▶ _Entries provided_:
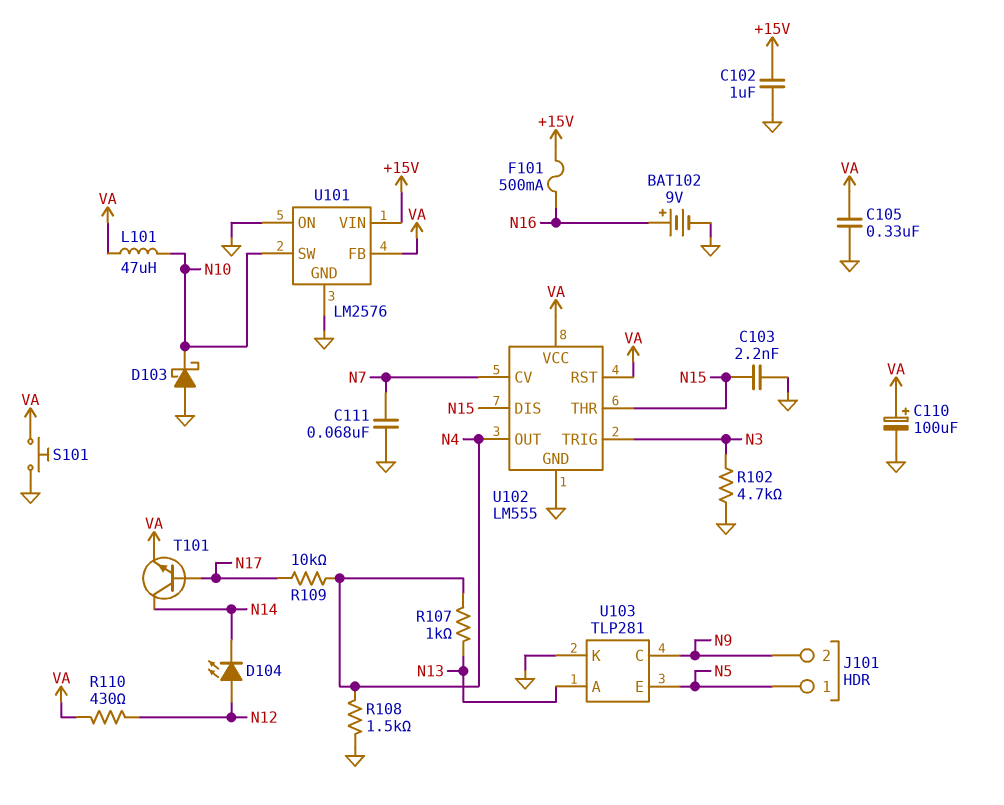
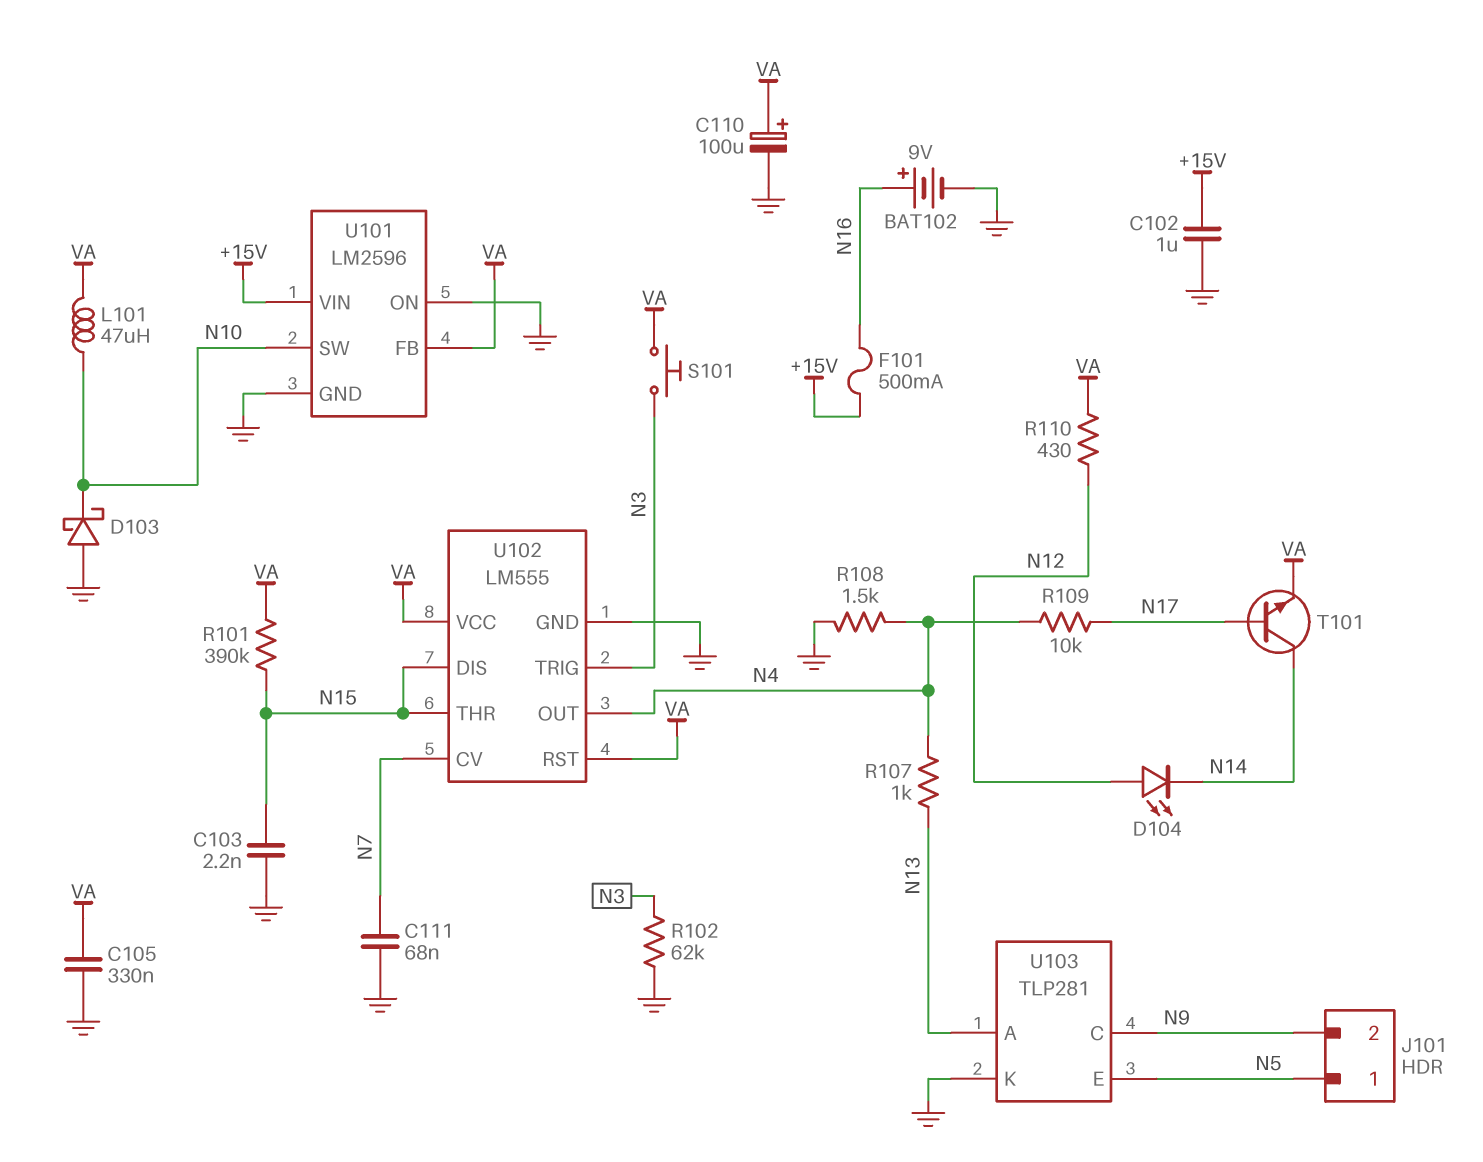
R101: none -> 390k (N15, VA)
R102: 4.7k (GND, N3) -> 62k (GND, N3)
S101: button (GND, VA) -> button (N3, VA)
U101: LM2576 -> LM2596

==

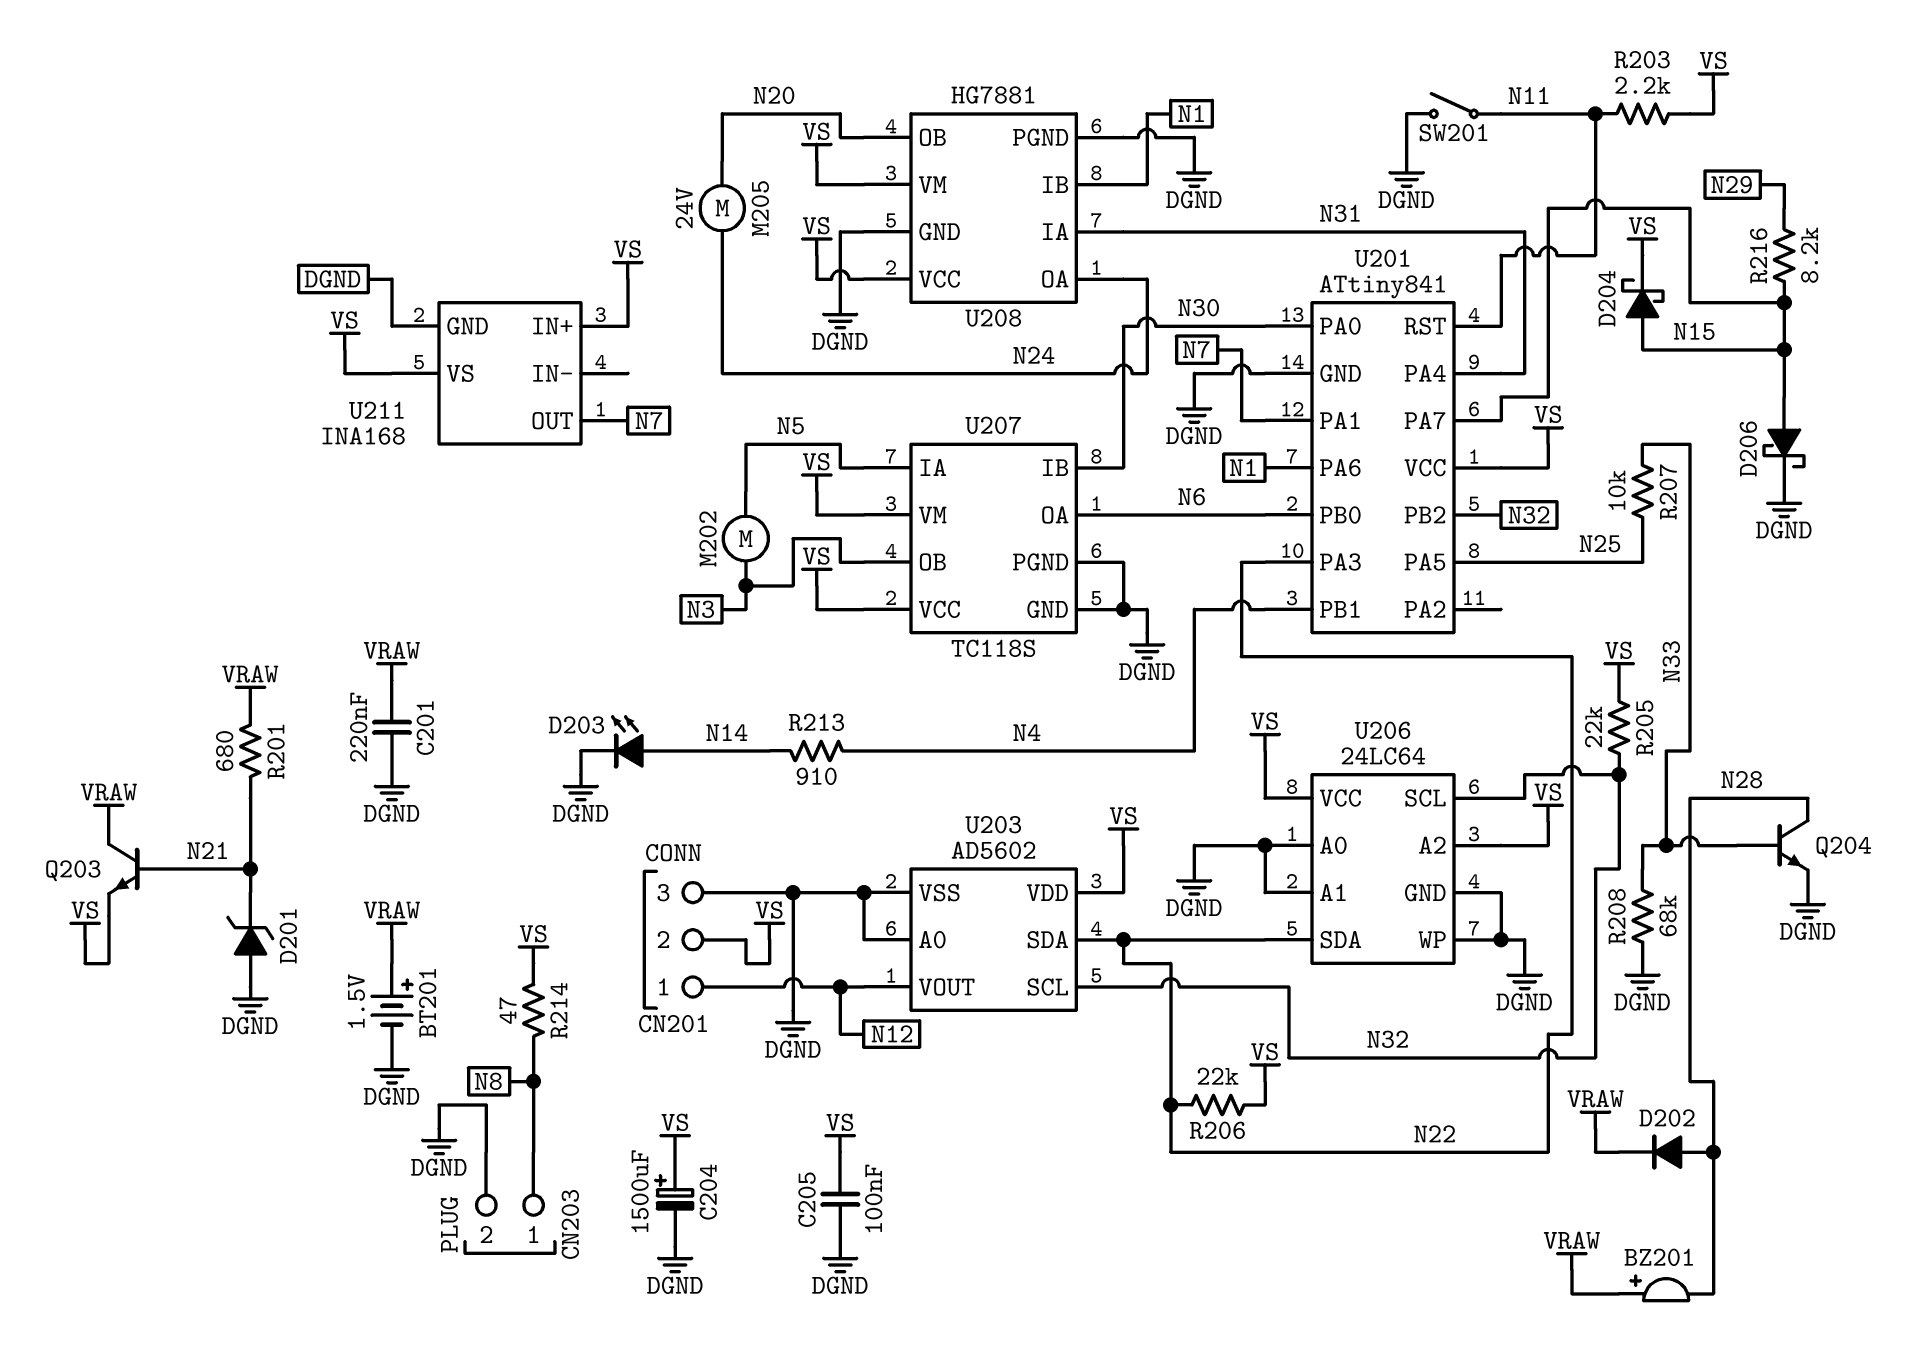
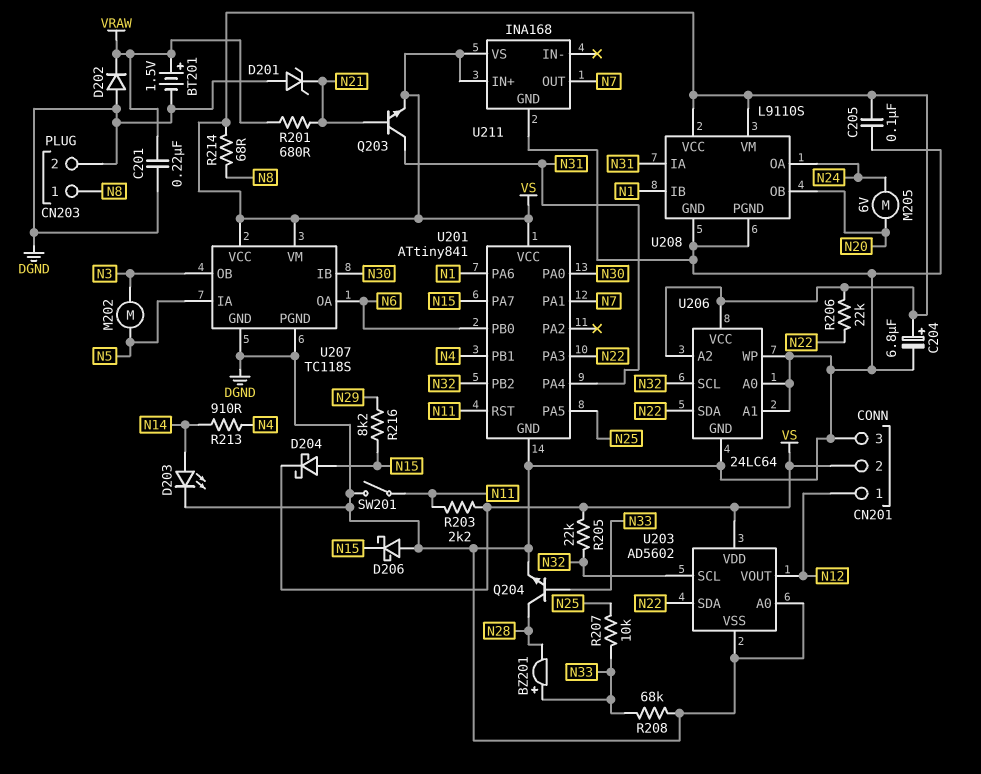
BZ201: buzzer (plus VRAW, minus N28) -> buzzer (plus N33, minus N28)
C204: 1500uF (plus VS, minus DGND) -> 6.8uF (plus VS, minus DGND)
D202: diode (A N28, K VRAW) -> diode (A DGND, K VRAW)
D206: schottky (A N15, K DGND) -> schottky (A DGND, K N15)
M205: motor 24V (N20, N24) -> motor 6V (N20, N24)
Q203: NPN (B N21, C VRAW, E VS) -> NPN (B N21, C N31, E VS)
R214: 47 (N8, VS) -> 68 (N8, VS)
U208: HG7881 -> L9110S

▶ _Requirement_: Please transcribe exactly the lines above from the line that has "R101: none -> 390k (N15, VA)" up to and including the line that has "U101: LM2576 -> LM2596"; no other line belongs in the answer.

▶ _Result of the task_:
R101: none -> 390k (N15, VA)
R102: 4.7k (GND, N3) -> 62k (GND, N3)
S101: button (GND, VA) -> button (N3, VA)
U101: LM2576 -> LM2596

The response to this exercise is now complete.